INFORMATION SHOWN Start Marker

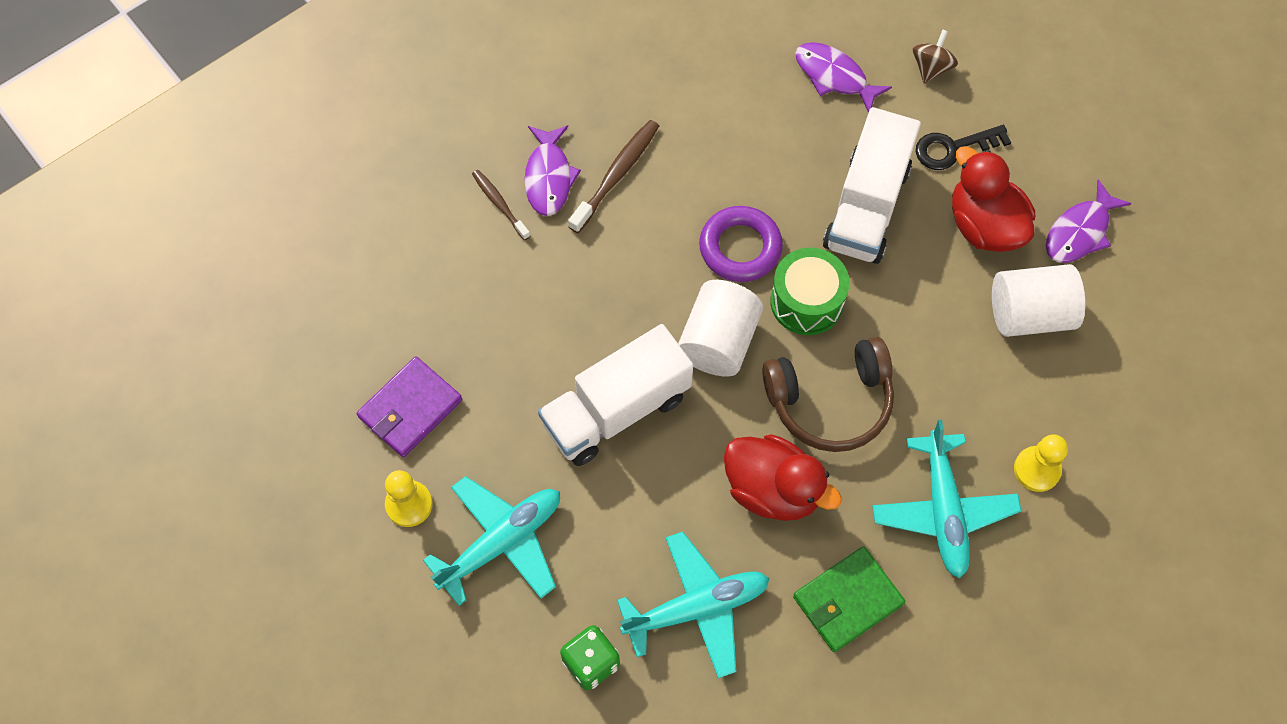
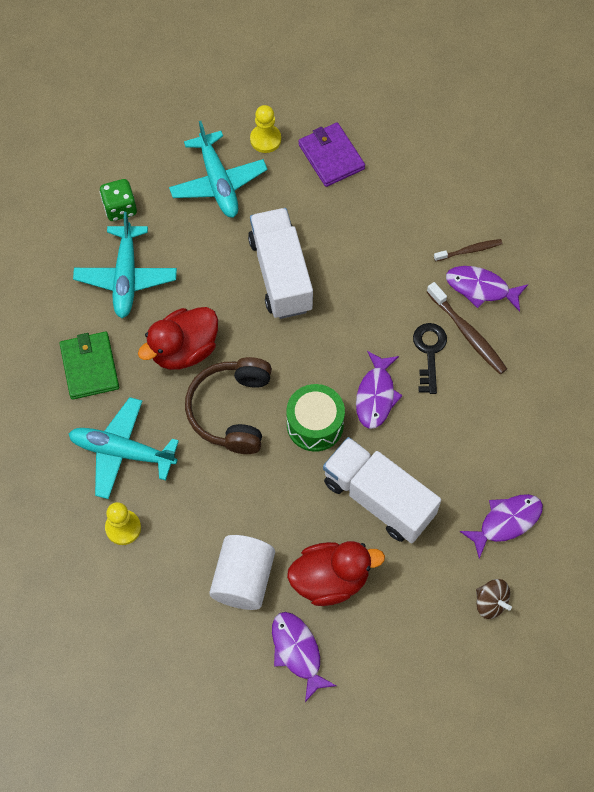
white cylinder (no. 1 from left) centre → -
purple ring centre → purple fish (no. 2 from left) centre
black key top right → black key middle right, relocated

INFORMATION SHOWN End Marker

INSTRUCTIONS FOR THE TASK – Pictures are to be left out; the listing above is otherwise to be copied exactly.

WRITTEN REPLY –
white cylinder (no. 1 from left) centre → -
purple ring centre → purple fish (no. 2 from left) centre
black key top right → black key middle right, relocated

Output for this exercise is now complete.